**Problem description**
Line by line, copy the entries exactly, excluding the pictures.

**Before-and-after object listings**
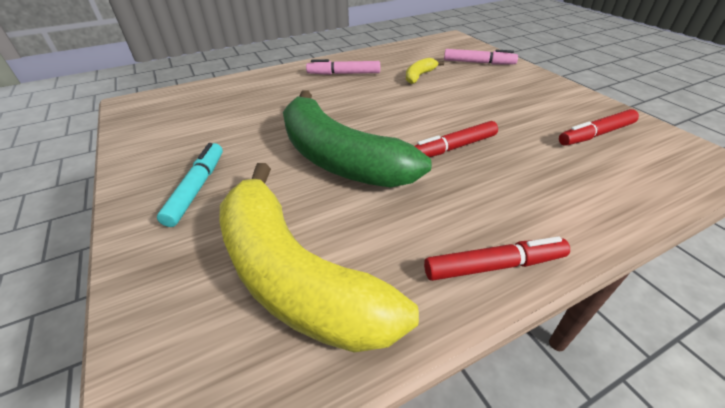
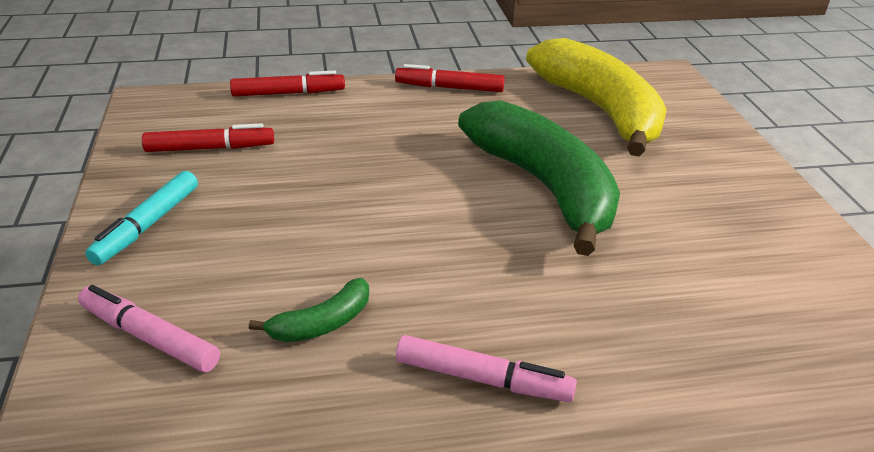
camera: 165 degrees left, 5 degrees down
(197, 188) = (713, 188): turquoise marker -> turquoise marker (147, 225)
(419, 76) = (322, 323): yellow banana -> green banana
(453, 148) = (398, 170): red marker -> red marker (288, 93)

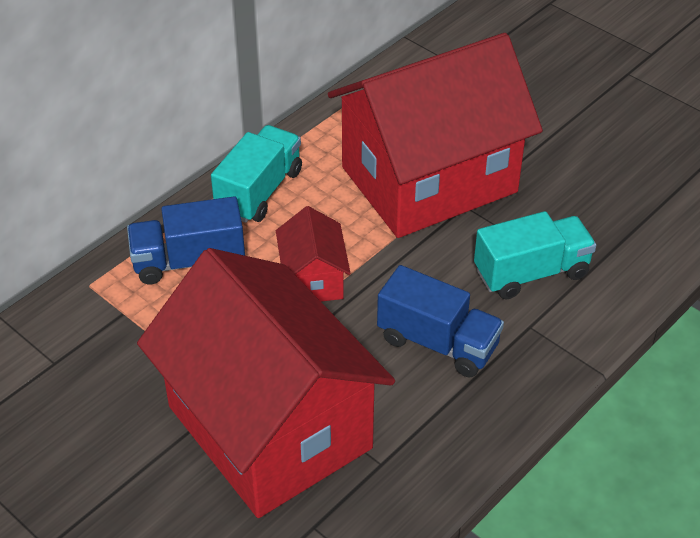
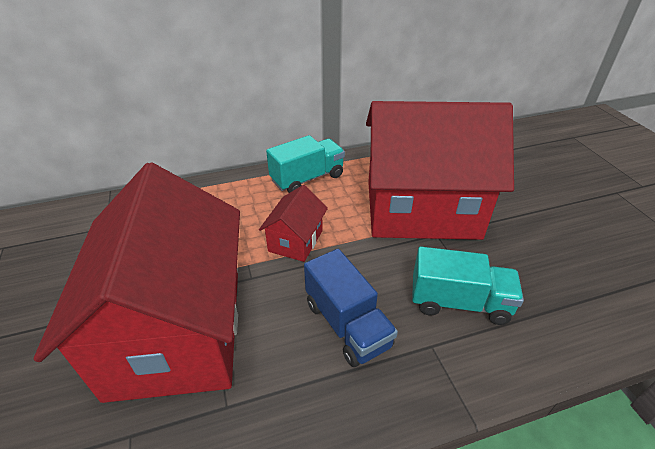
camera: 30 degrees right, 5 degrees down
(189, 261) = (232, 201): blue truck -> none

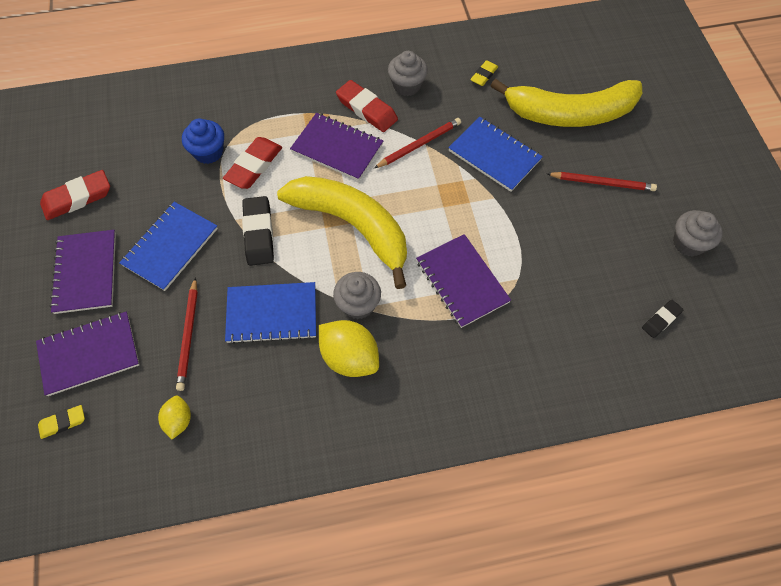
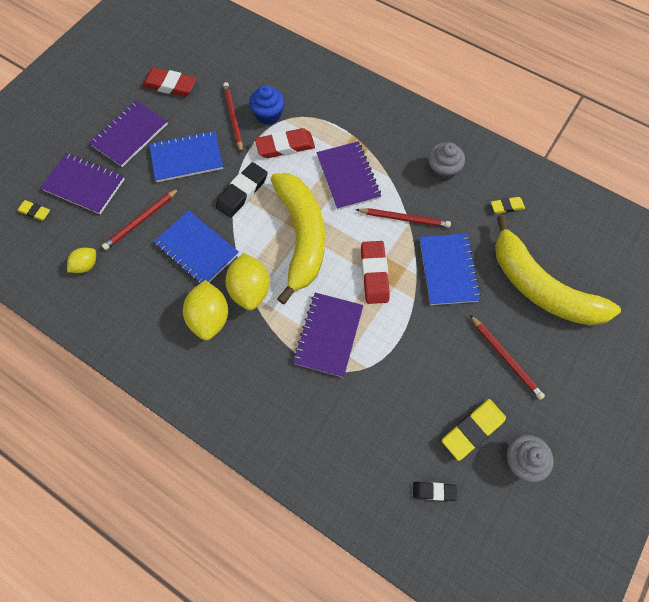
camera: 45 degrees right, 5 degrees up
(176, 179) = (233, 118): none -> red pencil
(358, 304) = (250, 289): grey cupcake -> yellow lemon
(367, 109) = (396, 165): red eraser -> red eraser (374, 274)
(637, 252) = (472, 429): none -> yellow eraser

**Task answer**
camera: 165 degrees left, 5 degrees down
(197, 188) = (713, 188): turquoise marker -> turquoise marker (147, 225)
(419, 76) = (322, 323): yellow banana -> green banana
(453, 148) = (398, 170): red marker -> red marker (288, 93)

camera: 30 degrees right, 5 degrees down
(189, 261) = (232, 201): blue truck -> none

camera: 45 degrees right, 5 degrees up
(176, 179) = (233, 118): none -> red pencil
(358, 304) = (250, 289): grey cupcake -> yellow lemon
(367, 109) = (396, 165): red eraser -> red eraser (374, 274)
(637, 252) = (472, 429): none -> yellow eraser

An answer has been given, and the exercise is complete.